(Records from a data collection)
(begin)

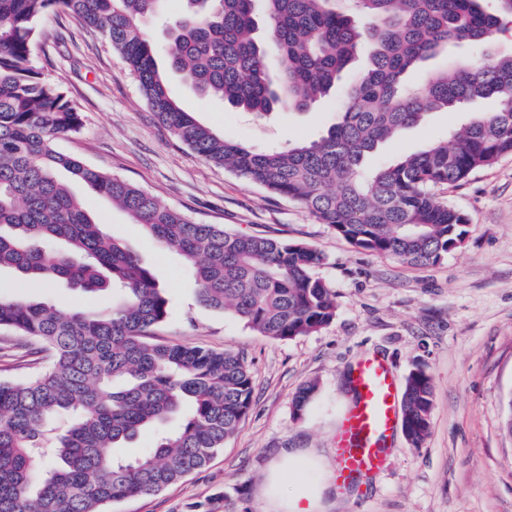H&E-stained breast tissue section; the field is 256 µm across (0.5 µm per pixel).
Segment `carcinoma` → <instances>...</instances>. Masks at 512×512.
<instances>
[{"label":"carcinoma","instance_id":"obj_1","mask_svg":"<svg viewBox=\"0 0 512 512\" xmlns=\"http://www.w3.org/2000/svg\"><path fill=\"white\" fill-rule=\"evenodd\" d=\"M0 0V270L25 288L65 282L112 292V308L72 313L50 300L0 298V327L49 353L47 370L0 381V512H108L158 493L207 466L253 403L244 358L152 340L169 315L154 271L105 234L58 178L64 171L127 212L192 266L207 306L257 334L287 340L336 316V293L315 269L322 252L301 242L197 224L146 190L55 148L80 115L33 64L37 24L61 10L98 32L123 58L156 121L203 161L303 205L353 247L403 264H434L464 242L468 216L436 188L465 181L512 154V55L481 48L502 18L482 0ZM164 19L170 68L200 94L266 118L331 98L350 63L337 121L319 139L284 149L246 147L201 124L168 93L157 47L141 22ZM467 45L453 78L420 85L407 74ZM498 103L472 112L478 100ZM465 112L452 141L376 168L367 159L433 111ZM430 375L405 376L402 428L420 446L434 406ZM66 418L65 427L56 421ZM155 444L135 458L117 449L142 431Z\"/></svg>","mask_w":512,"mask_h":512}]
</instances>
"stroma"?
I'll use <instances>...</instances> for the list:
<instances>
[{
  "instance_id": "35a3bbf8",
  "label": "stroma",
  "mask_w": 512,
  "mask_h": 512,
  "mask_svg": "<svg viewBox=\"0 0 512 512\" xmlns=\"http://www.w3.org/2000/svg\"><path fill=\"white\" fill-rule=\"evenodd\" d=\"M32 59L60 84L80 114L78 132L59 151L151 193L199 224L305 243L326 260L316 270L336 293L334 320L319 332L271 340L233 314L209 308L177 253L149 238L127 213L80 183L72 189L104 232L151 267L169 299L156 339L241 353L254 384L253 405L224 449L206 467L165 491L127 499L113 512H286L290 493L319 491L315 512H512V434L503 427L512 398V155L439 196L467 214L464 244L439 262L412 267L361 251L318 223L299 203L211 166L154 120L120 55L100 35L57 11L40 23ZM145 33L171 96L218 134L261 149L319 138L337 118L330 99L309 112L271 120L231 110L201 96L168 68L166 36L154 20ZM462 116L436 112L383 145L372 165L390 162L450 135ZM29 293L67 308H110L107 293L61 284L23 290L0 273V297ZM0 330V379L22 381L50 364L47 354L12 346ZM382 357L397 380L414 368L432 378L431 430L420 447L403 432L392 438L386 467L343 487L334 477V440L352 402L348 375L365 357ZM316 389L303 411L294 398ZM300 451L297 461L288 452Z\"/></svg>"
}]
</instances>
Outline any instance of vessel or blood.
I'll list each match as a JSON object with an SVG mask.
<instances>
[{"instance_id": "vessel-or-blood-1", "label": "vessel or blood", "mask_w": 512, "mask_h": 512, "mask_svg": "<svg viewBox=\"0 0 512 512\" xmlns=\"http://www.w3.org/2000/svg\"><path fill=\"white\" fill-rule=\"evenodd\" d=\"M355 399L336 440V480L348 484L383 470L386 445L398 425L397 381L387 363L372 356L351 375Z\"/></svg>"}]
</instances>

(end)

Identify and copy all lines with the word "vessel".

→ FULL RESPONSE:
Outline any instance of vessel or blood.
[{"instance_id": "vessel-or-blood-1", "label": "vessel or blood", "mask_w": 512, "mask_h": 512, "mask_svg": "<svg viewBox=\"0 0 512 512\" xmlns=\"http://www.w3.org/2000/svg\"><path fill=\"white\" fill-rule=\"evenodd\" d=\"M355 399L336 440V480L348 484L383 470L386 445L398 425L397 381L387 363L372 356L351 375Z\"/></svg>"}]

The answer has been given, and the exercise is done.